[DATA EXTRACT Boundary: Start]

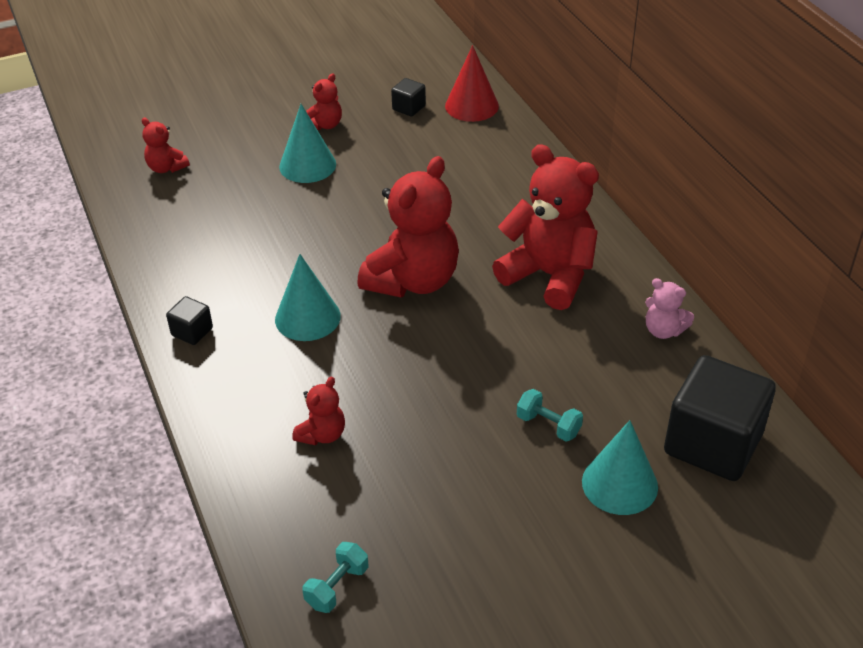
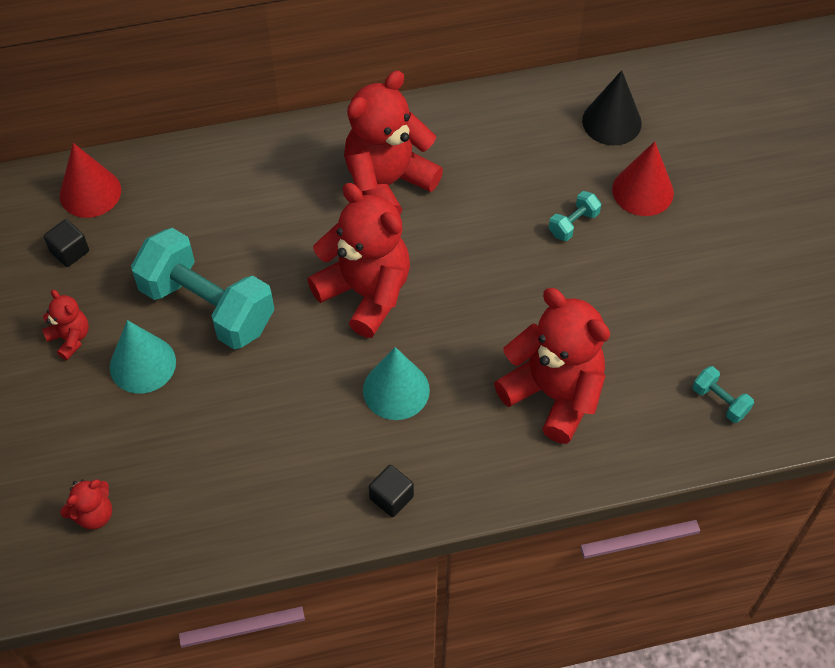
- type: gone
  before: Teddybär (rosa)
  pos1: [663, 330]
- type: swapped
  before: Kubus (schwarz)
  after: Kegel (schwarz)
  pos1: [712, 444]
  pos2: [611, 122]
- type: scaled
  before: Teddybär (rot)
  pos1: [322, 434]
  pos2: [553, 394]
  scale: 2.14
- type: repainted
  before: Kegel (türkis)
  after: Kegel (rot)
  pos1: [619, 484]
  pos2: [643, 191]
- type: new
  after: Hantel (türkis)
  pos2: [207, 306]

[DATA EXTRACT Boundary: End]

DIRECTIONS FOR THIS TASK
When you repeat the records, reproduce each line exactly and drop the images.

SOLUTION FOR THIS EXERCISE
- type: gone
  before: Teddybär (rosa)
  pos1: [663, 330]
- type: swapped
  before: Kubus (schwarz)
  after: Kegel (schwarz)
  pos1: [712, 444]
  pos2: [611, 122]
- type: scaled
  before: Teddybär (rot)
  pos1: [322, 434]
  pos2: [553, 394]
  scale: 2.14
- type: repainted
  before: Kegel (türkis)
  after: Kegel (rot)
  pos1: [619, 484]
  pos2: [643, 191]
- type: new
  after: Hantel (türkis)
  pos2: [207, 306]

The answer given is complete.